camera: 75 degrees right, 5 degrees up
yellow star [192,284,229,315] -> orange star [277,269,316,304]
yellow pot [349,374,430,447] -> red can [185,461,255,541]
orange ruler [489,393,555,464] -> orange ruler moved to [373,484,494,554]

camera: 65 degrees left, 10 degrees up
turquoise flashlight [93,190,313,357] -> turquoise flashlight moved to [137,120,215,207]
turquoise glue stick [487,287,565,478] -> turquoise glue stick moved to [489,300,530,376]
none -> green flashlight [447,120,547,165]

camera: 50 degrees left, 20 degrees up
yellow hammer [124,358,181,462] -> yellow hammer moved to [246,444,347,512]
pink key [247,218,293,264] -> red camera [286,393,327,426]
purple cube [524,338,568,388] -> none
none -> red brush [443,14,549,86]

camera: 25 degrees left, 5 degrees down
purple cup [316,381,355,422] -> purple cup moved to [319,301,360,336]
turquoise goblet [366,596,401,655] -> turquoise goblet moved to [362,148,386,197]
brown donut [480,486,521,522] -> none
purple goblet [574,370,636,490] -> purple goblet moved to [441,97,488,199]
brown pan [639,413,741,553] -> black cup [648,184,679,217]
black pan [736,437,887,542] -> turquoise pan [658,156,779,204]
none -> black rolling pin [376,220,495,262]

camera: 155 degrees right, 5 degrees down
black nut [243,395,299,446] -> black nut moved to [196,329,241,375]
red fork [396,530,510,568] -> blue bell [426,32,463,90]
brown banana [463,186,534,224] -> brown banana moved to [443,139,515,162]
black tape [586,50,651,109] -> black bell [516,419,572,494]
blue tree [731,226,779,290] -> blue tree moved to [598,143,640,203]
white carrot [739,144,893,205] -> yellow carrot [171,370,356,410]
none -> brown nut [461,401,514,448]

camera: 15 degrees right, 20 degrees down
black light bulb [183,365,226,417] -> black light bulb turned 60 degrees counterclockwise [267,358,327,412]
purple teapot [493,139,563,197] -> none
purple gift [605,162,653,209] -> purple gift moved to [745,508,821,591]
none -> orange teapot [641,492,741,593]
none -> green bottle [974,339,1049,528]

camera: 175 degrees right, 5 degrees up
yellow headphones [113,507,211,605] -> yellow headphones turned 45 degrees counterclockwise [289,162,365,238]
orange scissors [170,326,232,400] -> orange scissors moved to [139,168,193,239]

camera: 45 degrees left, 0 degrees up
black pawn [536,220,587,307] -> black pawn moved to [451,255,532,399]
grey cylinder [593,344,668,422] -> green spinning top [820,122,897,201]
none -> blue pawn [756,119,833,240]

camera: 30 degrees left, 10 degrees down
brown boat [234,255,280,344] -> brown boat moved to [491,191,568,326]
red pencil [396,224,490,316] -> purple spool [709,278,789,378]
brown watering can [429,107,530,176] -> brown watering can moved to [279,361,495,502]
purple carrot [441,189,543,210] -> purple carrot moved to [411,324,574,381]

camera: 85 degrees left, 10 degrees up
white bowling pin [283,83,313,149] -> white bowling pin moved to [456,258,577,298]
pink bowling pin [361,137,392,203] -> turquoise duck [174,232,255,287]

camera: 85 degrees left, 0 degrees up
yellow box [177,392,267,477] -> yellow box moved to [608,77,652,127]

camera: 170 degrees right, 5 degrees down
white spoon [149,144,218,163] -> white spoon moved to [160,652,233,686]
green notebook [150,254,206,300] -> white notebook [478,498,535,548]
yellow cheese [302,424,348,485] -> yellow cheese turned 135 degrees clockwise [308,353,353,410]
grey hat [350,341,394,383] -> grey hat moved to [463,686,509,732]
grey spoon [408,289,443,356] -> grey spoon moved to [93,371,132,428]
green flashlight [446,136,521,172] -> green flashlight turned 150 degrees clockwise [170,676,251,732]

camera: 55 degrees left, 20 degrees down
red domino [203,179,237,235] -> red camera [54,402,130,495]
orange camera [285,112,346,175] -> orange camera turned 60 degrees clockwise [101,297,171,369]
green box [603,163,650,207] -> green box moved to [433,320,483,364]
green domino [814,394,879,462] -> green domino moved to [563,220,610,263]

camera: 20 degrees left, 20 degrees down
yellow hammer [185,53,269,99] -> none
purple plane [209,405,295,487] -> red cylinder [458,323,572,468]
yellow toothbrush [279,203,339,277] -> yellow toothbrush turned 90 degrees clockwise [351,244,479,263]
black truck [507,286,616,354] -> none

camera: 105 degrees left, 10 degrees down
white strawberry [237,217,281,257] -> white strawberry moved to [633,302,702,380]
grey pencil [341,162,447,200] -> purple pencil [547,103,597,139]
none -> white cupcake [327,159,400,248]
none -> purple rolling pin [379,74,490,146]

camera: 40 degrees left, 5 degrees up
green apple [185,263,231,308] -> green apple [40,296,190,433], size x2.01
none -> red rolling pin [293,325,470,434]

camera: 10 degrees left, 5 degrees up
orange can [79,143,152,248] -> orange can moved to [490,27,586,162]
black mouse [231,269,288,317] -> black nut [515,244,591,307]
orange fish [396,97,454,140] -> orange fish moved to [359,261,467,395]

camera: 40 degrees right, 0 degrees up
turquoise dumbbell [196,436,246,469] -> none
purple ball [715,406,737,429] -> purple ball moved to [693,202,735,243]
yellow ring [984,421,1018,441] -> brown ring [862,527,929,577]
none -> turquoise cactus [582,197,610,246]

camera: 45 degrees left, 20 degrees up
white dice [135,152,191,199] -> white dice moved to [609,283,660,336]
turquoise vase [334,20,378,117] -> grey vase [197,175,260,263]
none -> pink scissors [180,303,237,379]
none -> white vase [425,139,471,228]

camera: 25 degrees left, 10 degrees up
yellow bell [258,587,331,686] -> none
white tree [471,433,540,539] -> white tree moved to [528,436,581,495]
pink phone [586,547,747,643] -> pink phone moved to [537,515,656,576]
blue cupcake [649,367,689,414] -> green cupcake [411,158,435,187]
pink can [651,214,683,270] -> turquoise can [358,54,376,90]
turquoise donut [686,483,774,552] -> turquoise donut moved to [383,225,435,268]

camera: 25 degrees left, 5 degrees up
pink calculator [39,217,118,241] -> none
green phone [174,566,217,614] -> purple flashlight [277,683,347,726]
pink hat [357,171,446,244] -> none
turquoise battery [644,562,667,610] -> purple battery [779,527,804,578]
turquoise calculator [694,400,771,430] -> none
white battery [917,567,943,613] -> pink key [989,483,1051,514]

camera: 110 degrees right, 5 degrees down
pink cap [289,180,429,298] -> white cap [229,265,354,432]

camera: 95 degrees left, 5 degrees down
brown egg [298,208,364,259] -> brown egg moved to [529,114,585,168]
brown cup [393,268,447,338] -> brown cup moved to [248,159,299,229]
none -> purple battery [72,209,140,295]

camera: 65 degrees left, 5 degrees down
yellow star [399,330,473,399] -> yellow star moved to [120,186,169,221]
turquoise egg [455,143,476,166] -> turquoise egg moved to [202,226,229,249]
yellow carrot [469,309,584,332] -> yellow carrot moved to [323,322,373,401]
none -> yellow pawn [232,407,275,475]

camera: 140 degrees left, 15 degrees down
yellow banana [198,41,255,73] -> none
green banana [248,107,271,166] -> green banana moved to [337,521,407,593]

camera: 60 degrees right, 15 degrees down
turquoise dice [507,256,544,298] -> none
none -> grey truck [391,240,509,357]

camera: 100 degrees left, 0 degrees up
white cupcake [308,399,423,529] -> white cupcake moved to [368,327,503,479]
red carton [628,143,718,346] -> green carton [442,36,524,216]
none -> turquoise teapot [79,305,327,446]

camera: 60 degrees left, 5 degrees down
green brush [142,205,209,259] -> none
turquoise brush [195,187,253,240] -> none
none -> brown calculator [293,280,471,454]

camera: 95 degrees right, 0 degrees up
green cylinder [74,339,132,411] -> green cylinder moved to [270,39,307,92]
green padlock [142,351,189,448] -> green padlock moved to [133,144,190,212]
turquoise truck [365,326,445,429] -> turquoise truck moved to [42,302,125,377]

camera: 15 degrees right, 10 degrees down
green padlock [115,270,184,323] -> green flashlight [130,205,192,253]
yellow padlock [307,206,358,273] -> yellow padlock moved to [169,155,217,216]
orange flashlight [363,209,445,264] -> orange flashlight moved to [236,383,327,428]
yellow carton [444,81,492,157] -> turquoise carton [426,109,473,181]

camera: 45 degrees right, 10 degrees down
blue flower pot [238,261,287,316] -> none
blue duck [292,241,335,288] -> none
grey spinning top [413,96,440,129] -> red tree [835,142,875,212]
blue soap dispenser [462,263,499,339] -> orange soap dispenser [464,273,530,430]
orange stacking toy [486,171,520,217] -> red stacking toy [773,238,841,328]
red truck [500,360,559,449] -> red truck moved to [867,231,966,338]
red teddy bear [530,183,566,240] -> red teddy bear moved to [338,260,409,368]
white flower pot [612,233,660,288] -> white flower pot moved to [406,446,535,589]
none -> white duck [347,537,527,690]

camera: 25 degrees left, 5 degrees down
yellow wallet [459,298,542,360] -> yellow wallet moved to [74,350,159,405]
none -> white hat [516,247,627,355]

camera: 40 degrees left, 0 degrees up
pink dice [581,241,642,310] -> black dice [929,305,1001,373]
========================================
_Work task_.
Looking at the entries above, copy out every line in which "banana" occurs.

_Task response_.
brown banana [463,186,534,224] -> brown banana moved to [443,139,515,162]
yellow banana [198,41,255,73] -> none
green banana [248,107,271,166] -> green banana moved to [337,521,407,593]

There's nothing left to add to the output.